Raw data: Begin

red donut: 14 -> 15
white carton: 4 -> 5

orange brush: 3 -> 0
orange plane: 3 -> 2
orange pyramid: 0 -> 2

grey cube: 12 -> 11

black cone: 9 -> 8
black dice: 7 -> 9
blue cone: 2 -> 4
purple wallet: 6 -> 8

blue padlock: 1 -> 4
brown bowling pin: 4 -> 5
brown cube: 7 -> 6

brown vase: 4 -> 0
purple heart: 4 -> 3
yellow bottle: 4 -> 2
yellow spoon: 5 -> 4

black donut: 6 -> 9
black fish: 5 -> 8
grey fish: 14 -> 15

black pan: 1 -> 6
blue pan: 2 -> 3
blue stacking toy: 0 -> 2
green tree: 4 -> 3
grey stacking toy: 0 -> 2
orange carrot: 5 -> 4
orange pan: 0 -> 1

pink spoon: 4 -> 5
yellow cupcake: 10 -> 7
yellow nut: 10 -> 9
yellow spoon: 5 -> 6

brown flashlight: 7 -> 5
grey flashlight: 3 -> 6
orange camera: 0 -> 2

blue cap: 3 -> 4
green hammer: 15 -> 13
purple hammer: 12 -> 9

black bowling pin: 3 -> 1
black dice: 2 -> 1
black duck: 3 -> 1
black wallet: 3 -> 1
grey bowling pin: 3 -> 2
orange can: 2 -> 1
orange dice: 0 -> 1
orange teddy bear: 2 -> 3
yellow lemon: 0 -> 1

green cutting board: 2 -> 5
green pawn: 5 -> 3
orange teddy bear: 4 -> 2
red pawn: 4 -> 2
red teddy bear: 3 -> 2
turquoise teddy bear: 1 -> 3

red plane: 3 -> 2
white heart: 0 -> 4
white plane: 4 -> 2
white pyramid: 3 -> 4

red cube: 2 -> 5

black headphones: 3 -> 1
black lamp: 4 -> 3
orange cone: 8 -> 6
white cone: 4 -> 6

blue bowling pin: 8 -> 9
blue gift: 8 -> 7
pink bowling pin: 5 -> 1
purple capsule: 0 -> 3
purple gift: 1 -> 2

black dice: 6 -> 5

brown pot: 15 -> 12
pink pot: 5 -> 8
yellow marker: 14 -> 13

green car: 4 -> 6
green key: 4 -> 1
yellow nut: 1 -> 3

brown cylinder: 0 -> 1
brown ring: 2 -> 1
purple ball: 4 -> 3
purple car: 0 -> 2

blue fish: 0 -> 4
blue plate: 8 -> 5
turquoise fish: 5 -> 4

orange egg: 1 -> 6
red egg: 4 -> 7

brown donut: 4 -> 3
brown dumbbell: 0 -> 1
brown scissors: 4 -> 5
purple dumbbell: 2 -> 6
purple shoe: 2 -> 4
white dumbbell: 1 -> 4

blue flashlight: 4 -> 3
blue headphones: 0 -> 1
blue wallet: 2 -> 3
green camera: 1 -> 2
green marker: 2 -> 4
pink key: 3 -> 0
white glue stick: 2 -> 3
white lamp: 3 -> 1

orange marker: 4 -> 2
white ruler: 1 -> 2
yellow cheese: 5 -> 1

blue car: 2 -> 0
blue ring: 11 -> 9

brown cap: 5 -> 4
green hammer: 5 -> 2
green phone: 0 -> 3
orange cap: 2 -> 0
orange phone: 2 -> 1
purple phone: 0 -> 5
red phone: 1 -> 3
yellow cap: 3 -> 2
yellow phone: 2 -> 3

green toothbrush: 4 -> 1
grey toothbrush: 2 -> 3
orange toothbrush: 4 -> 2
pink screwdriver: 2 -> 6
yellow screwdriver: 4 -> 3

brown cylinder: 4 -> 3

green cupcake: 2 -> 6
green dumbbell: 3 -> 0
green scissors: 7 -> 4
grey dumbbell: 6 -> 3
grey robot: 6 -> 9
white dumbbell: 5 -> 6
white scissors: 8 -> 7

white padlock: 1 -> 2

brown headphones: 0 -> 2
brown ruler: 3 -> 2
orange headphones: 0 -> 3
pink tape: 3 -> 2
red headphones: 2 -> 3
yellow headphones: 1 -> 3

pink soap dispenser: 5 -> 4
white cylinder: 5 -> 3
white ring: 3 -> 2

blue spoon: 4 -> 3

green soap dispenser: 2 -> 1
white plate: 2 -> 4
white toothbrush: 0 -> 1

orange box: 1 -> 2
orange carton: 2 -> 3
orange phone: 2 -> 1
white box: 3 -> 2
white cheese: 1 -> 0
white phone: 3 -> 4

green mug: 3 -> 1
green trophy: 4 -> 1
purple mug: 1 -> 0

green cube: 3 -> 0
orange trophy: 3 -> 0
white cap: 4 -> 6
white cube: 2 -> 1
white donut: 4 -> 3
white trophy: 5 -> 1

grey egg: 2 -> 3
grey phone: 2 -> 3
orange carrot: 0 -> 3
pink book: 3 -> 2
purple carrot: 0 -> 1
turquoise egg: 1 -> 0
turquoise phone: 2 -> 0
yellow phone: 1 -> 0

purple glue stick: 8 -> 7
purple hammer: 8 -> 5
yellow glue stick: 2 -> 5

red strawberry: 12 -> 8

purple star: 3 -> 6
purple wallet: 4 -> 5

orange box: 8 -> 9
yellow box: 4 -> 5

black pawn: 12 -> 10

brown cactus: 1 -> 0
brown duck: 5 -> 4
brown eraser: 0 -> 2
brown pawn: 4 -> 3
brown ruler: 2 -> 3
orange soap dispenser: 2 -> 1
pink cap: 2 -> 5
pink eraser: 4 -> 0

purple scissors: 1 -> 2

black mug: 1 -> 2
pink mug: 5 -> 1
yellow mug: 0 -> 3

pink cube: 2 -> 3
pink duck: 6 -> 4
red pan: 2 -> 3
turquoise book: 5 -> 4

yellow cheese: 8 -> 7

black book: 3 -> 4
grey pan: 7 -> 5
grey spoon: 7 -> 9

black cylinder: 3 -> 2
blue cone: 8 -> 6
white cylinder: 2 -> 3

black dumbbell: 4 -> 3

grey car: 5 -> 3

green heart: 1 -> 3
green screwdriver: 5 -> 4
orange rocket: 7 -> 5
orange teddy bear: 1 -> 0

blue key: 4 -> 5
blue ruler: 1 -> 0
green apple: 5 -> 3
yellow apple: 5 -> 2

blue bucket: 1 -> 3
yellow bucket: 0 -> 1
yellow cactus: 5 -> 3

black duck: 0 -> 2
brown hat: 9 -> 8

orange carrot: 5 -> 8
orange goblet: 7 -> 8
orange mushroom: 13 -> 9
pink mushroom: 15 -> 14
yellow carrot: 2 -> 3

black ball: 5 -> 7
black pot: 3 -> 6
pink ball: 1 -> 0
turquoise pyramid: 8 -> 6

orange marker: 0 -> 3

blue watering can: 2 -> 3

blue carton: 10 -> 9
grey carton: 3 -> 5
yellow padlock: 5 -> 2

Raw data: End

> **Directions**
Nothing should be dropped or changed, so repeat all of the entries exactly.

> **Task solution**
red donut: 14 -> 15
white carton: 4 -> 5

orange brush: 3 -> 0
orange plane: 3 -> 2
orange pyramid: 0 -> 2

grey cube: 12 -> 11

black cone: 9 -> 8
black dice: 7 -> 9
blue cone: 2 -> 4
purple wallet: 6 -> 8

blue padlock: 1 -> 4
brown bowling pin: 4 -> 5
brown cube: 7 -> 6

brown vase: 4 -> 0
purple heart: 4 -> 3
yellow bottle: 4 -> 2
yellow spoon: 5 -> 4

black donut: 6 -> 9
black fish: 5 -> 8
grey fish: 14 -> 15

black pan: 1 -> 6
blue pan: 2 -> 3
blue stacking toy: 0 -> 2
green tree: 4 -> 3
grey stacking toy: 0 -> 2
orange carrot: 5 -> 4
orange pan: 0 -> 1

pink spoon: 4 -> 5
yellow cupcake: 10 -> 7
yellow nut: 10 -> 9
yellow spoon: 5 -> 6

brown flashlight: 7 -> 5
grey flashlight: 3 -> 6
orange camera: 0 -> 2

blue cap: 3 -> 4
green hammer: 15 -> 13
purple hammer: 12 -> 9

black bowling pin: 3 -> 1
black dice: 2 -> 1
black duck: 3 -> 1
black wallet: 3 -> 1
grey bowling pin: 3 -> 2
orange can: 2 -> 1
orange dice: 0 -> 1
orange teddy bear: 2 -> 3
yellow lemon: 0 -> 1

green cutting board: 2 -> 5
green pawn: 5 -> 3
orange teddy bear: 4 -> 2
red pawn: 4 -> 2
red teddy bear: 3 -> 2
turquoise teddy bear: 1 -> 3

red plane: 3 -> 2
white heart: 0 -> 4
white plane: 4 -> 2
white pyramid: 3 -> 4

red cube: 2 -> 5

black headphones: 3 -> 1
black lamp: 4 -> 3
orange cone: 8 -> 6
white cone: 4 -> 6

blue bowling pin: 8 -> 9
blue gift: 8 -> 7
pink bowling pin: 5 -> 1
purple capsule: 0 -> 3
purple gift: 1 -> 2

black dice: 6 -> 5

brown pot: 15 -> 12
pink pot: 5 -> 8
yellow marker: 14 -> 13

green car: 4 -> 6
green key: 4 -> 1
yellow nut: 1 -> 3

brown cylinder: 0 -> 1
brown ring: 2 -> 1
purple ball: 4 -> 3
purple car: 0 -> 2

blue fish: 0 -> 4
blue plate: 8 -> 5
turquoise fish: 5 -> 4

orange egg: 1 -> 6
red egg: 4 -> 7

brown donut: 4 -> 3
brown dumbbell: 0 -> 1
brown scissors: 4 -> 5
purple dumbbell: 2 -> 6
purple shoe: 2 -> 4
white dumbbell: 1 -> 4

blue flashlight: 4 -> 3
blue headphones: 0 -> 1
blue wallet: 2 -> 3
green camera: 1 -> 2
green marker: 2 -> 4
pink key: 3 -> 0
white glue stick: 2 -> 3
white lamp: 3 -> 1

orange marker: 4 -> 2
white ruler: 1 -> 2
yellow cheese: 5 -> 1

blue car: 2 -> 0
blue ring: 11 -> 9

brown cap: 5 -> 4
green hammer: 5 -> 2
green phone: 0 -> 3
orange cap: 2 -> 0
orange phone: 2 -> 1
purple phone: 0 -> 5
red phone: 1 -> 3
yellow cap: 3 -> 2
yellow phone: 2 -> 3

green toothbrush: 4 -> 1
grey toothbrush: 2 -> 3
orange toothbrush: 4 -> 2
pink screwdriver: 2 -> 6
yellow screwdriver: 4 -> 3

brown cylinder: 4 -> 3

green cupcake: 2 -> 6
green dumbbell: 3 -> 0
green scissors: 7 -> 4
grey dumbbell: 6 -> 3
grey robot: 6 -> 9
white dumbbell: 5 -> 6
white scissors: 8 -> 7

white padlock: 1 -> 2

brown headphones: 0 -> 2
brown ruler: 3 -> 2
orange headphones: 0 -> 3
pink tape: 3 -> 2
red headphones: 2 -> 3
yellow headphones: 1 -> 3

pink soap dispenser: 5 -> 4
white cylinder: 5 -> 3
white ring: 3 -> 2

blue spoon: 4 -> 3

green soap dispenser: 2 -> 1
white plate: 2 -> 4
white toothbrush: 0 -> 1

orange box: 1 -> 2
orange carton: 2 -> 3
orange phone: 2 -> 1
white box: 3 -> 2
white cheese: 1 -> 0
white phone: 3 -> 4

green mug: 3 -> 1
green trophy: 4 -> 1
purple mug: 1 -> 0

green cube: 3 -> 0
orange trophy: 3 -> 0
white cap: 4 -> 6
white cube: 2 -> 1
white donut: 4 -> 3
white trophy: 5 -> 1

grey egg: 2 -> 3
grey phone: 2 -> 3
orange carrot: 0 -> 3
pink book: 3 -> 2
purple carrot: 0 -> 1
turquoise egg: 1 -> 0
turquoise phone: 2 -> 0
yellow phone: 1 -> 0

purple glue stick: 8 -> 7
purple hammer: 8 -> 5
yellow glue stick: 2 -> 5

red strawberry: 12 -> 8

purple star: 3 -> 6
purple wallet: 4 -> 5

orange box: 8 -> 9
yellow box: 4 -> 5

black pawn: 12 -> 10

brown cactus: 1 -> 0
brown duck: 5 -> 4
brown eraser: 0 -> 2
brown pawn: 4 -> 3
brown ruler: 2 -> 3
orange soap dispenser: 2 -> 1
pink cap: 2 -> 5
pink eraser: 4 -> 0

purple scissors: 1 -> 2

black mug: 1 -> 2
pink mug: 5 -> 1
yellow mug: 0 -> 3

pink cube: 2 -> 3
pink duck: 6 -> 4
red pan: 2 -> 3
turquoise book: 5 -> 4

yellow cheese: 8 -> 7

black book: 3 -> 4
grey pan: 7 -> 5
grey spoon: 7 -> 9

black cylinder: 3 -> 2
blue cone: 8 -> 6
white cylinder: 2 -> 3

black dumbbell: 4 -> 3

grey car: 5 -> 3

green heart: 1 -> 3
green screwdriver: 5 -> 4
orange rocket: 7 -> 5
orange teddy bear: 1 -> 0

blue key: 4 -> 5
blue ruler: 1 -> 0
green apple: 5 -> 3
yellow apple: 5 -> 2

blue bucket: 1 -> 3
yellow bucket: 0 -> 1
yellow cactus: 5 -> 3

black duck: 0 -> 2
brown hat: 9 -> 8

orange carrot: 5 -> 8
orange goblet: 7 -> 8
orange mushroom: 13 -> 9
pink mushroom: 15 -> 14
yellow carrot: 2 -> 3

black ball: 5 -> 7
black pot: 3 -> 6
pink ball: 1 -> 0
turquoise pyramid: 8 -> 6

orange marker: 0 -> 3

blue watering can: 2 -> 3

blue carton: 10 -> 9
grey carton: 3 -> 5
yellow padlock: 5 -> 2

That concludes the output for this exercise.